Revision tracking records
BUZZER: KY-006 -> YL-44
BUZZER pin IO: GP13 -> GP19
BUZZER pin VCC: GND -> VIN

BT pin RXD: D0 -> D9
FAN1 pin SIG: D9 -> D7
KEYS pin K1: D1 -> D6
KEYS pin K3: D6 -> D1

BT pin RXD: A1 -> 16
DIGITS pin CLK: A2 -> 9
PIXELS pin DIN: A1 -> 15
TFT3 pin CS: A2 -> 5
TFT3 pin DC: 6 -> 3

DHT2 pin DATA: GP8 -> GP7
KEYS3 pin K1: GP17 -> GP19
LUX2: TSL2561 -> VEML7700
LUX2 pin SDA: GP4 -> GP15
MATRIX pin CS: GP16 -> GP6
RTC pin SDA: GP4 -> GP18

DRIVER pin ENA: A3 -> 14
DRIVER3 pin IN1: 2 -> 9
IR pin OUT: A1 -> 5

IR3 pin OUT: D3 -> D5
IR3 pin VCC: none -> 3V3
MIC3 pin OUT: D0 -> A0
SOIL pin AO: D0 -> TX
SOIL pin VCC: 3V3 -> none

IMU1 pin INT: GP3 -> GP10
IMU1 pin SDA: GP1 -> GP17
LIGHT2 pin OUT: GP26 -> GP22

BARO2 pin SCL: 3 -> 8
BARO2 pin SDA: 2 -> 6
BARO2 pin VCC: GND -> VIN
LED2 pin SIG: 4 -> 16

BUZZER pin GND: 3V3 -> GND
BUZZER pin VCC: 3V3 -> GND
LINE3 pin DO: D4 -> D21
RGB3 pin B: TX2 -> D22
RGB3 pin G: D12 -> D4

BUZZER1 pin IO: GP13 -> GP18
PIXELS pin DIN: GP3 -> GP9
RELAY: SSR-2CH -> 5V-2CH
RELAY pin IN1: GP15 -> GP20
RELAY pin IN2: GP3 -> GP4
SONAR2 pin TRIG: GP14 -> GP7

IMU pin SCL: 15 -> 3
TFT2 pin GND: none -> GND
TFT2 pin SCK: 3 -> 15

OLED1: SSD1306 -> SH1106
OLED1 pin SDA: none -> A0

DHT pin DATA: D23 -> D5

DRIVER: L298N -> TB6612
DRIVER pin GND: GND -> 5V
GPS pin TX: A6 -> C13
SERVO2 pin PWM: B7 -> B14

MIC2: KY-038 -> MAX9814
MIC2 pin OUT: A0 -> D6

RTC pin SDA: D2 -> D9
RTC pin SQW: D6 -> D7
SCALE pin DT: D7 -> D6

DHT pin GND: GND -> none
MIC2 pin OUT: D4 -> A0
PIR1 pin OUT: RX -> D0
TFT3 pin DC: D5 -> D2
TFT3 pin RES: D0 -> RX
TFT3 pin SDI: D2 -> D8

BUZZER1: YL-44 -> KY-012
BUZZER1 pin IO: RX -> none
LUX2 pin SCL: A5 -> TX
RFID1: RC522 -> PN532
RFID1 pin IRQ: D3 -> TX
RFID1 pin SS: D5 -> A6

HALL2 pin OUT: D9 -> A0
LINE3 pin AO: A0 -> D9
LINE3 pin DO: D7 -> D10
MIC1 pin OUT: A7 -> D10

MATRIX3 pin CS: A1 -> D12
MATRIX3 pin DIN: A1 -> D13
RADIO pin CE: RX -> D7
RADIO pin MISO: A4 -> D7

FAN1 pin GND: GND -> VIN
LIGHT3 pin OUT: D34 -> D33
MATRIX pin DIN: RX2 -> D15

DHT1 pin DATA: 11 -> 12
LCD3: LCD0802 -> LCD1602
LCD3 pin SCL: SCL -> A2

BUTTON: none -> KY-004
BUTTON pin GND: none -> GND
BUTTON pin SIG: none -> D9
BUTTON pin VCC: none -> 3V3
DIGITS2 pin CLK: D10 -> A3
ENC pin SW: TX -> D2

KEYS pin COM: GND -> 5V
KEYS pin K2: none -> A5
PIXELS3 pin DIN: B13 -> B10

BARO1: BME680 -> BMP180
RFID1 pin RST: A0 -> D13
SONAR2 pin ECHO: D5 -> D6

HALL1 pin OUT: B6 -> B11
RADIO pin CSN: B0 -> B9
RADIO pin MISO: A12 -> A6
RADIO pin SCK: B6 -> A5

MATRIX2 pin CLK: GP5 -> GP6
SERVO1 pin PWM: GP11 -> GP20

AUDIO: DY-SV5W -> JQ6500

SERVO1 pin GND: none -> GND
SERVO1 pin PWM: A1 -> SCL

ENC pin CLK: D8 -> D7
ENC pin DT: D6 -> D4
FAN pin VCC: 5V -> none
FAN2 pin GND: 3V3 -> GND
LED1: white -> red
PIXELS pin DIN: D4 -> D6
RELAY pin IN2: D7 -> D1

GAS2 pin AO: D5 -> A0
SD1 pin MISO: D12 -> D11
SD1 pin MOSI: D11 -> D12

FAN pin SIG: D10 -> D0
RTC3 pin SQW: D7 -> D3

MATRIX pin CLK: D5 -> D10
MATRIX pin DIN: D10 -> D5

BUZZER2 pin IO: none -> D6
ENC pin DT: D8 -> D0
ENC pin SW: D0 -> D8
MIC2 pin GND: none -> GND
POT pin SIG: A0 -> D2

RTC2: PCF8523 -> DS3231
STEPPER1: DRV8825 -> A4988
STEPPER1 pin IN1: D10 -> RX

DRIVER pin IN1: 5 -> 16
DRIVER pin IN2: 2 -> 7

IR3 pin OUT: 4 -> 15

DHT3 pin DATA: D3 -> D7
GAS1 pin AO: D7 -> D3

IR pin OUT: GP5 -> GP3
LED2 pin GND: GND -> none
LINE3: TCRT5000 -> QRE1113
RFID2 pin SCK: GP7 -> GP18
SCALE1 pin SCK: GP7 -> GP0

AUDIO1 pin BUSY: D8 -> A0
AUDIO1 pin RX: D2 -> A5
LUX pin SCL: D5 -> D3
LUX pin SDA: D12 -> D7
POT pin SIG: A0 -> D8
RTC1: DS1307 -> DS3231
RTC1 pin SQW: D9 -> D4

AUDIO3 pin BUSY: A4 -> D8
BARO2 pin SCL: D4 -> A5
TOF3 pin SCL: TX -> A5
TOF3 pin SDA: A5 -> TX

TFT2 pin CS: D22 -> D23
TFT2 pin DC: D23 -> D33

EXERCISE INSTRUCTIONS —
Nothing but the lines above from the one containing "MATRIX3 pin DIN: A1 -> D13" through the one containing "KEYS pin COM: GND -> 5V" should appear in the answer, each repeated exactly.

YOUR RESPONSE —
MATRIX3 pin DIN: A1 -> D13
RADIO pin CE: RX -> D7
RADIO pin MISO: A4 -> D7

FAN1 pin GND: GND -> VIN
LIGHT3 pin OUT: D34 -> D33
MATRIX pin DIN: RX2 -> D15

DHT1 pin DATA: 11 -> 12
LCD3: LCD0802 -> LCD1602
LCD3 pin SCL: SCL -> A2

BUTTON: none -> KY-004
BUTTON pin GND: none -> GND
BUTTON pin SIG: none -> D9
BUTTON pin VCC: none -> 3V3
DIGITS2 pin CLK: D10 -> A3
ENC pin SW: TX -> D2

KEYS pin COM: GND -> 5V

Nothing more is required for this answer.